Image sets with object changes:
= = = = = = =
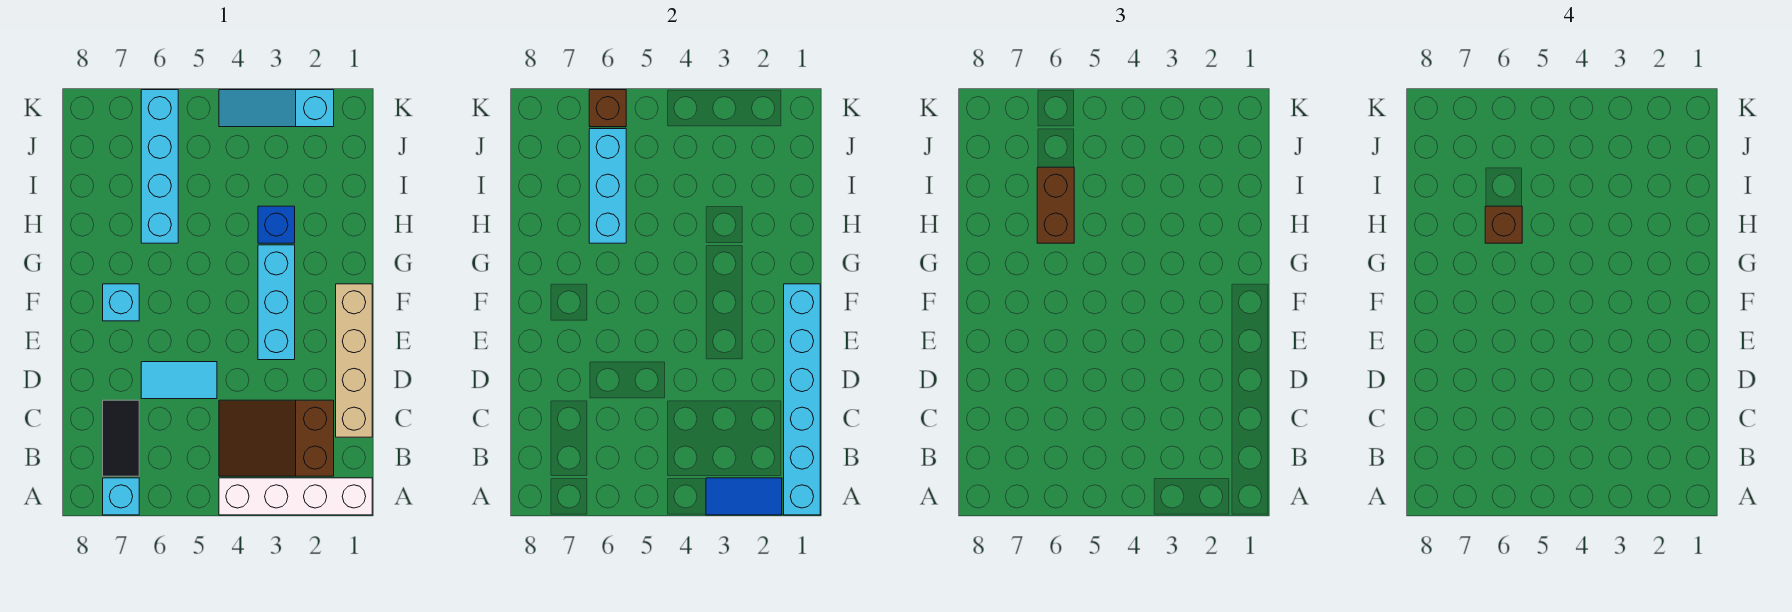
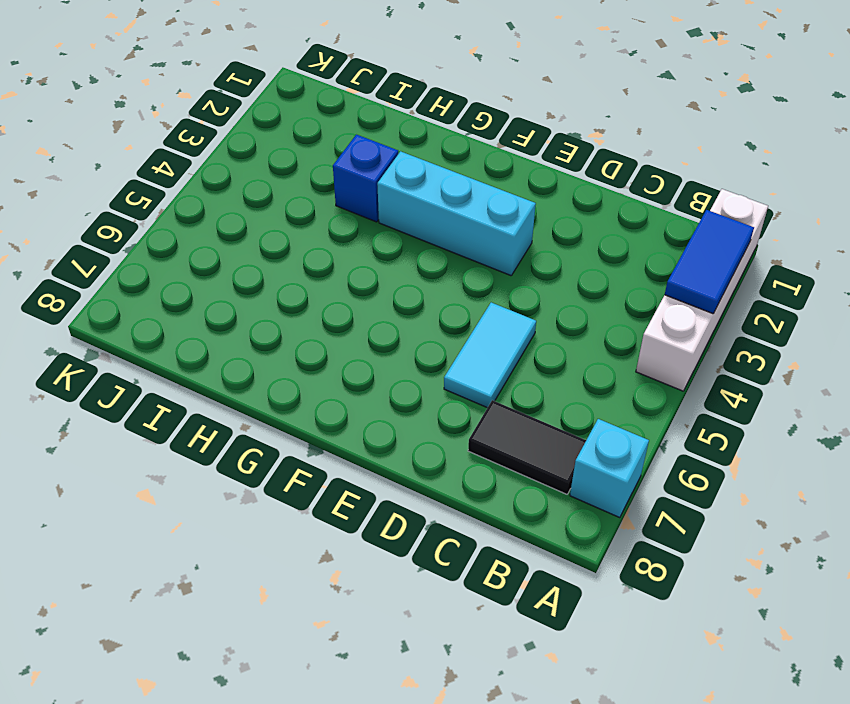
none -> brown slope B2:C4 level 1 top 2
none -> tan brick C1:F1 level 1
none -> cyan brick F7 level 1

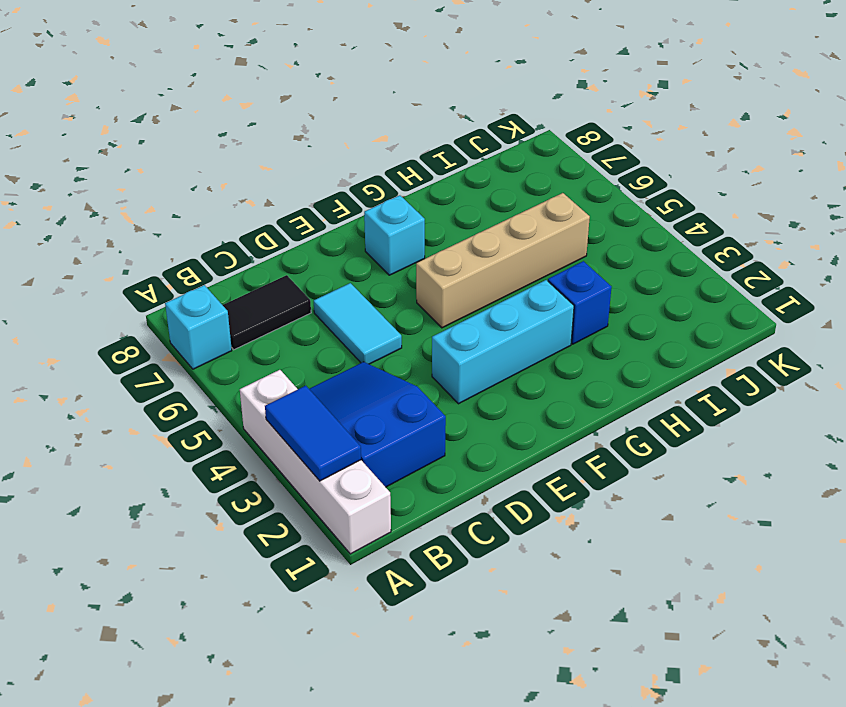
blue slope B2:C4 level 1 top 2 -> brown slope B2:C4 level 1 top 2
tan brick F5:I5 level 1 -> tan brick C1:F1 level 1
none -> cyan brick H6:K6 level 1
none -> cyan slope K2:K4 level 1 top 2
none -> cyan brick A1:F1 level 2

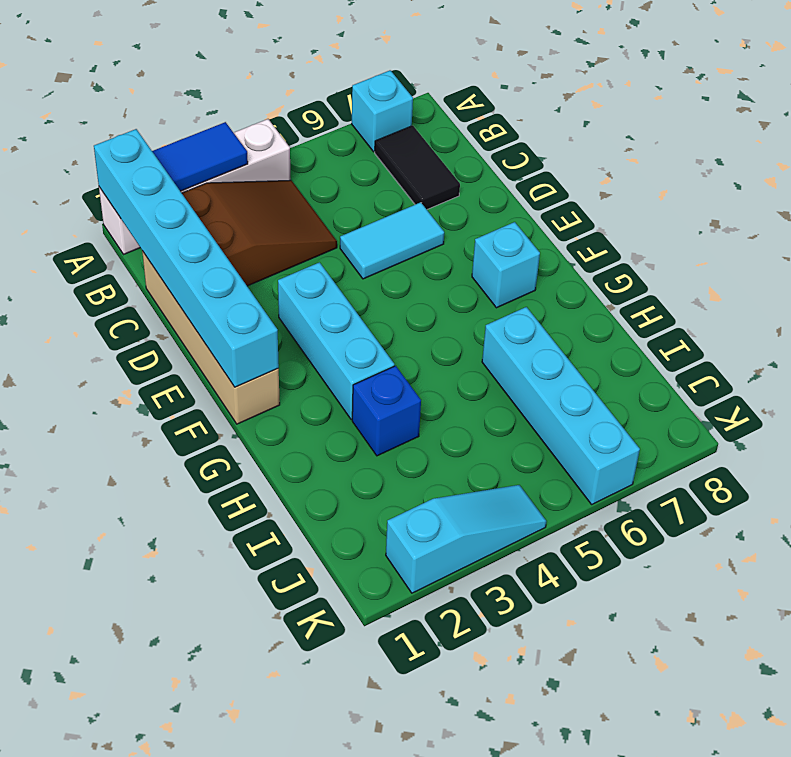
none -> cyan brick H6:J6 level 2
none -> brown brick K6 level 2
none -> brown brick H6:I6 level 3

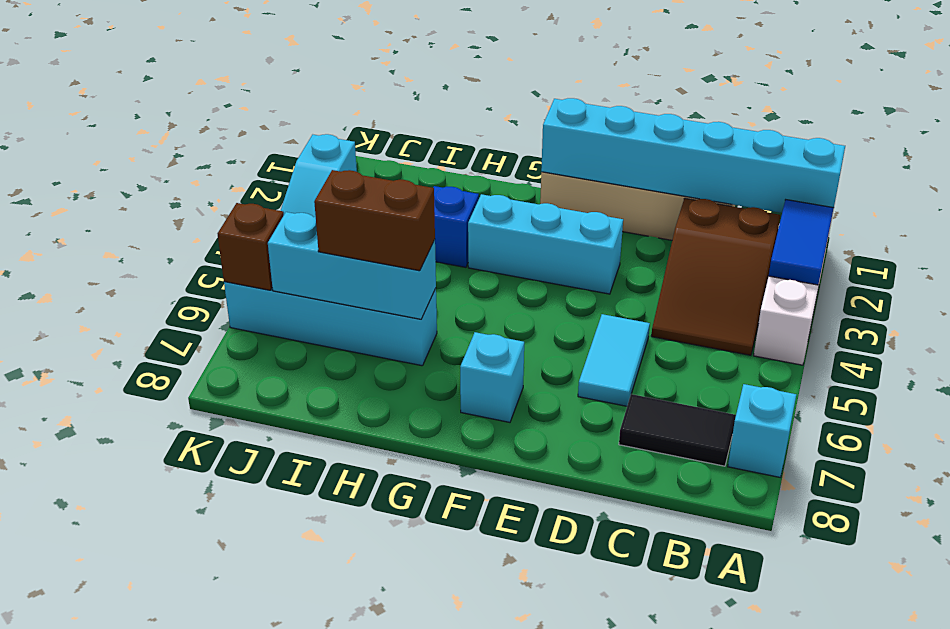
none -> brown brick H6 level 4

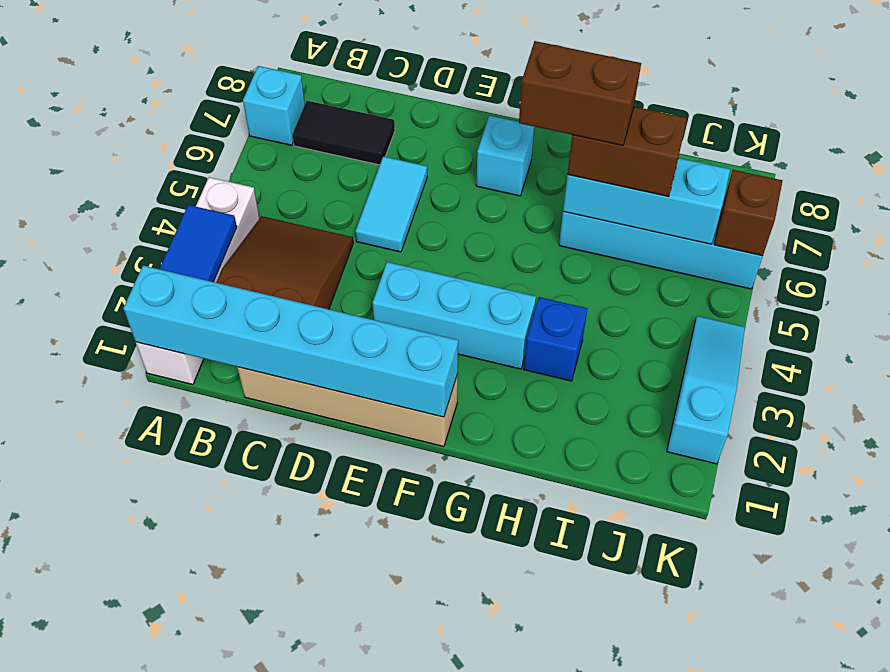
brown brick G6:H6 level 4 -> brown brick H6 level 4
= = = = = = =
- Task instructions
Excluding every picture, write out each record word for word.

- Exercise output
none -> brown slope B2:C4 level 1 top 2
none -> tan brick C1:F1 level 1
none -> cyan brick F7 level 1

blue slope B2:C4 level 1 top 2 -> brown slope B2:C4 level 1 top 2
tan brick F5:I5 level 1 -> tan brick C1:F1 level 1
none -> cyan brick H6:K6 level 1
none -> cyan slope K2:K4 level 1 top 2
none -> cyan brick A1:F1 level 2

none -> cyan brick H6:J6 level 2
none -> brown brick K6 level 2
none -> brown brick H6:I6 level 3

none -> brown brick H6 level 4

brown brick G6:H6 level 4 -> brown brick H6 level 4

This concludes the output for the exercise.